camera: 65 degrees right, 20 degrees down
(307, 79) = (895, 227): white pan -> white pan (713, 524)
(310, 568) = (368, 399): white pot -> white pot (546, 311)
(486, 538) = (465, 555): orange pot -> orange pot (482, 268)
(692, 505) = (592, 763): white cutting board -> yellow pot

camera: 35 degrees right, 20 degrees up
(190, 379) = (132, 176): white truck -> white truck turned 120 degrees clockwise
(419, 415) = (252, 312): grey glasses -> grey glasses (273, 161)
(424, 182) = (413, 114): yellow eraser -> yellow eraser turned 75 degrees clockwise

---

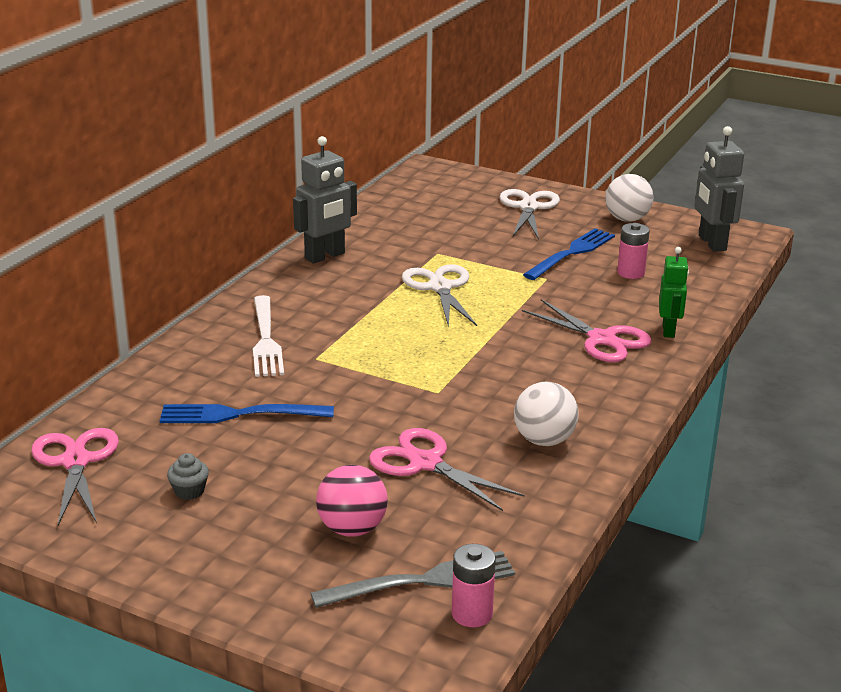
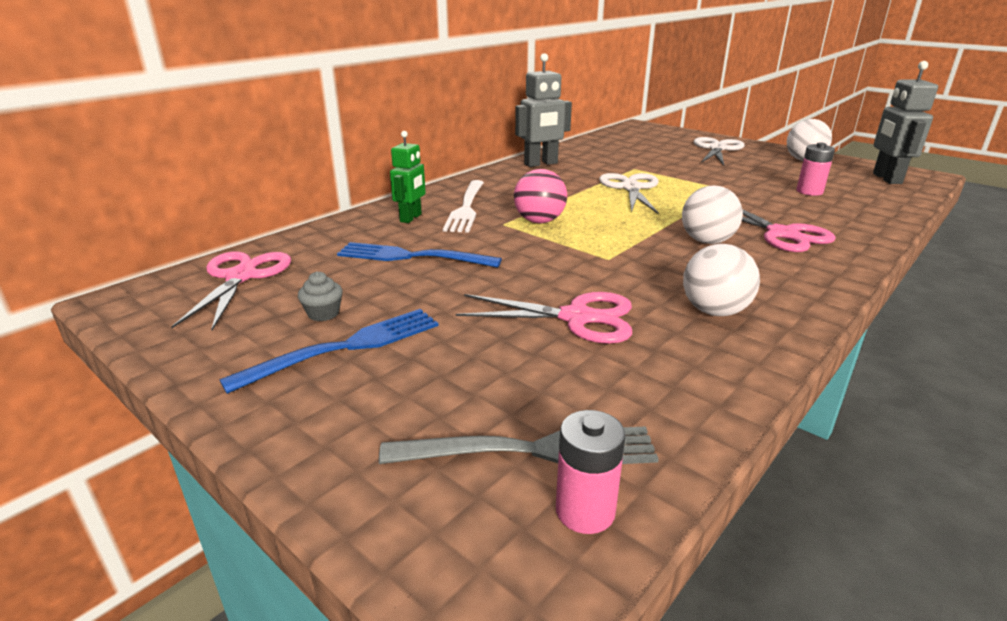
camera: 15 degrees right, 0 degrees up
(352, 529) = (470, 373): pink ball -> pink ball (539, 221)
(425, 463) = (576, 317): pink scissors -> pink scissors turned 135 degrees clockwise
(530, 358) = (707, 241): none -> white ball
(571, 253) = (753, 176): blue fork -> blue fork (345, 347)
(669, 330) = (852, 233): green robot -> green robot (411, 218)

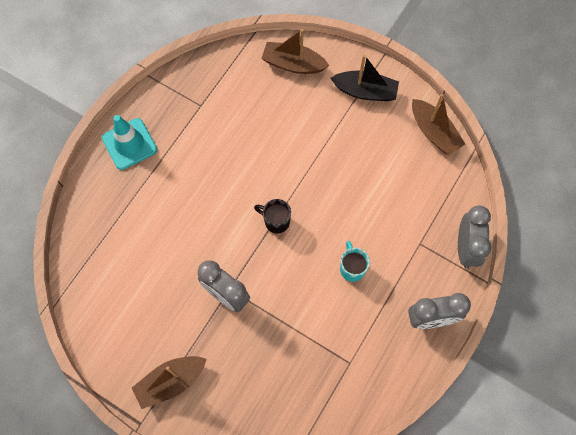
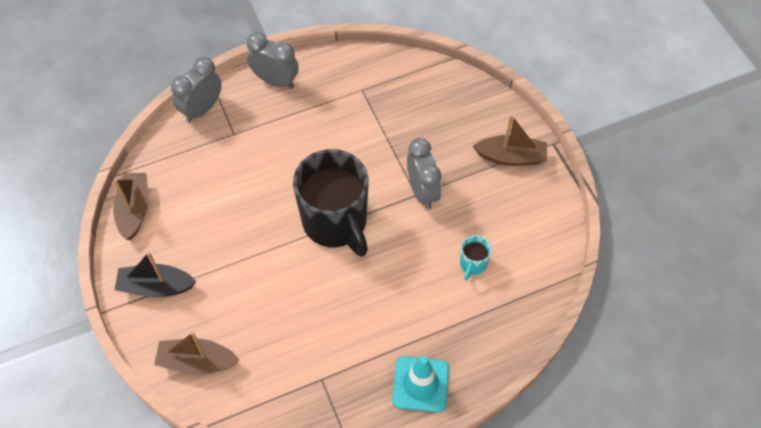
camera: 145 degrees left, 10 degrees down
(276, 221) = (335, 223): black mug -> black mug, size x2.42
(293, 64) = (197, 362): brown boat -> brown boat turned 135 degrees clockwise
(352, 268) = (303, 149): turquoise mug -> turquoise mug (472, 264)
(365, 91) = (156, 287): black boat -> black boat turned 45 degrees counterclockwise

WHAT TO WORK ON
Find the line with "(293, 64) = (197, 362): brown" in the entries above. Retype it and each line after it, exactly, through the line with "(365, 91) = (156, 287): black", and stop there.

WRITTEN ANSWER
(293, 64) = (197, 362): brown boat -> brown boat turned 135 degrees clockwise
(352, 268) = (303, 149): turquoise mug -> turquoise mug (472, 264)
(365, 91) = (156, 287): black boat -> black boat turned 45 degrees counterclockwise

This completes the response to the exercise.